### MATERIALS PROVIDED

########

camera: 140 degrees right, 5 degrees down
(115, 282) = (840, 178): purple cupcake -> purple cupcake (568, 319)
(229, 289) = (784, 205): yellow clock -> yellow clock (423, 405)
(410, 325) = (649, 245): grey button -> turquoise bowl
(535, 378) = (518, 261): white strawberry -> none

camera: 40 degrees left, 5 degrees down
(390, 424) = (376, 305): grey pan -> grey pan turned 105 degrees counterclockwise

########

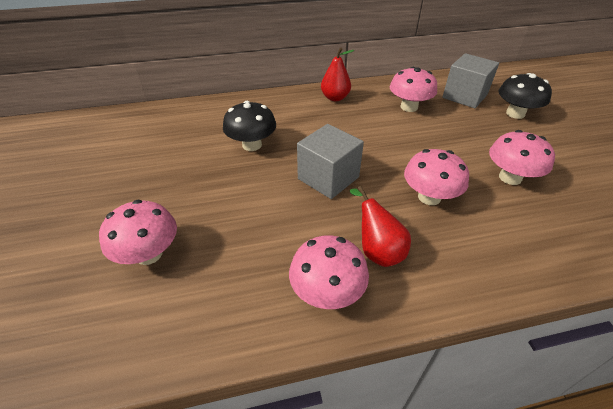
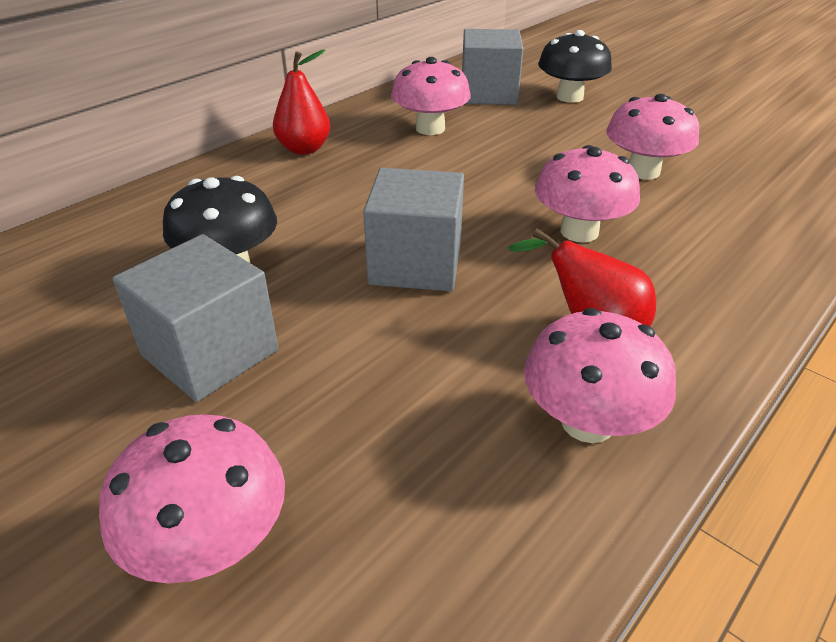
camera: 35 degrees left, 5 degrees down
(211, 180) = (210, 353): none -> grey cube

########

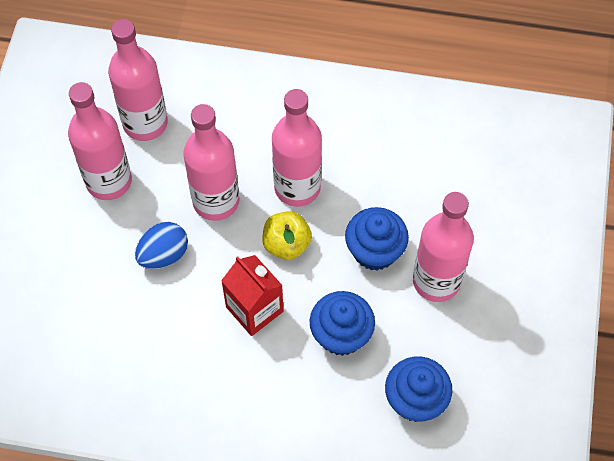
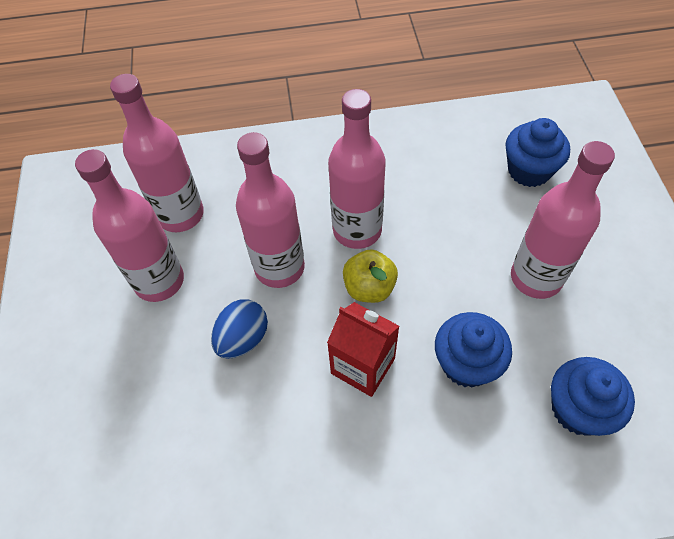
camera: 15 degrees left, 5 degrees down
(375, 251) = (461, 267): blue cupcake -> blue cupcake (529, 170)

########

### INSTRUCTIONS FOR THE TASK
Only those lines of the entries above that run from the line containing "camera: 140 degrees right, 5 degrees down" to the line containing "(390, 424) = (376, 305): grey", both included, should be transcribed exactly.

### OUTPUT BELOW
camera: 140 degrees right, 5 degrees down
(115, 282) = (840, 178): purple cupcake -> purple cupcake (568, 319)
(229, 289) = (784, 205): yellow clock -> yellow clock (423, 405)
(410, 325) = (649, 245): grey button -> turquoise bowl
(535, 378) = (518, 261): white strawberry -> none

camera: 40 degrees left, 5 degrees down
(390, 424) = (376, 305): grey pan -> grey pan turned 105 degrees counterclockwise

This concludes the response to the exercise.